(Records taken from a dataset)
*** Block opens ***

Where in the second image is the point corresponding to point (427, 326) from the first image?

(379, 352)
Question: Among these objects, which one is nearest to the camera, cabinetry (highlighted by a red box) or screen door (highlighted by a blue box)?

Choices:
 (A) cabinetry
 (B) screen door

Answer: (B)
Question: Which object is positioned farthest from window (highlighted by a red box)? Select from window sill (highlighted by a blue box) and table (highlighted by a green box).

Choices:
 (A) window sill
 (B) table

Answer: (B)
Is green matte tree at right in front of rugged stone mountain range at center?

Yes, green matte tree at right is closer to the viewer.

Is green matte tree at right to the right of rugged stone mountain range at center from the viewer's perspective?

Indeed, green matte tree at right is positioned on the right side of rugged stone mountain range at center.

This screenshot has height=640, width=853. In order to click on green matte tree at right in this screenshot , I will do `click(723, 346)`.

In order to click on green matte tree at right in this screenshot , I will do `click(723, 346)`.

*** Block closes ***
*** Block opens ***

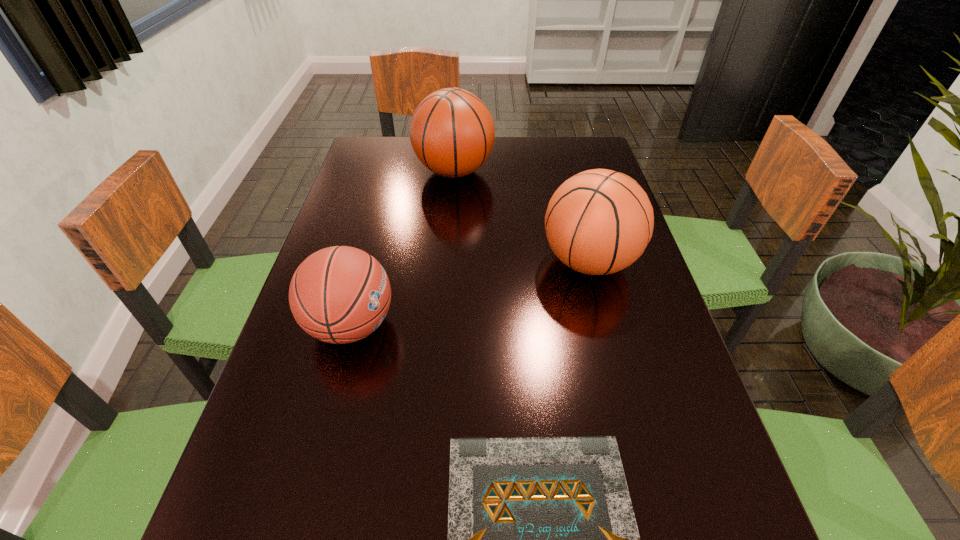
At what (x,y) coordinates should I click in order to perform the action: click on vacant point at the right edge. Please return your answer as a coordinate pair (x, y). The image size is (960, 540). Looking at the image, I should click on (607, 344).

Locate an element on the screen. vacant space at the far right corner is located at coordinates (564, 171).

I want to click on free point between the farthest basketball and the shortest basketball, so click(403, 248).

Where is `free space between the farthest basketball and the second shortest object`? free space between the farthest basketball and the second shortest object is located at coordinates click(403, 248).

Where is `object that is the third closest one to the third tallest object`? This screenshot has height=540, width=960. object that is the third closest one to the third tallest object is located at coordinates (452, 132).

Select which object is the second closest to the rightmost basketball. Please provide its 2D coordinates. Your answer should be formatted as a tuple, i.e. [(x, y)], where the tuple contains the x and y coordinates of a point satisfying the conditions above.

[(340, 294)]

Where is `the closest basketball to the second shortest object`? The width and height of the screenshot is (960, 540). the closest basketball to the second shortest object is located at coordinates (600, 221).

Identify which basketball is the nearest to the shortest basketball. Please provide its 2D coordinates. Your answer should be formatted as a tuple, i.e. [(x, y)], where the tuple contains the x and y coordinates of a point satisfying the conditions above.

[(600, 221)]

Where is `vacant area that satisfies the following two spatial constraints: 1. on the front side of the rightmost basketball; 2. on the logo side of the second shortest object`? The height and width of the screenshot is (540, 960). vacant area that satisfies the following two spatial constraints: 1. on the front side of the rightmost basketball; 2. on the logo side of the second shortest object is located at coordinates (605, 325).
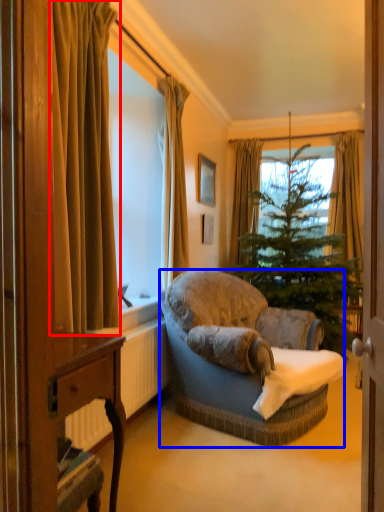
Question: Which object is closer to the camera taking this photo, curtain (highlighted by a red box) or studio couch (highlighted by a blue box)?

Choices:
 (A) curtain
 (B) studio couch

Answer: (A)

*** Block closes ***

**PROBLEM DESCRIPTION**. Format the stretch of the records from the line that contains "Is green matte tree at right to" through the line that contains "This screenshot has height=640, width=853." as a numbered list, leaving out blank lines. Include both end lines and nothing outside this stretch.

**TASK RESPONSE**.
1. Is green matte tree at right to the right of rugged stone mountain range at center from the viewer's perspective?
2. Indeed, green matte tree at right is positioned on the right side of rugged stone mountain range at center.
3. This screenshot has height=640, width=853. In order to click on green matte tree at right in this screenshot , I will do `click(723, 346)`.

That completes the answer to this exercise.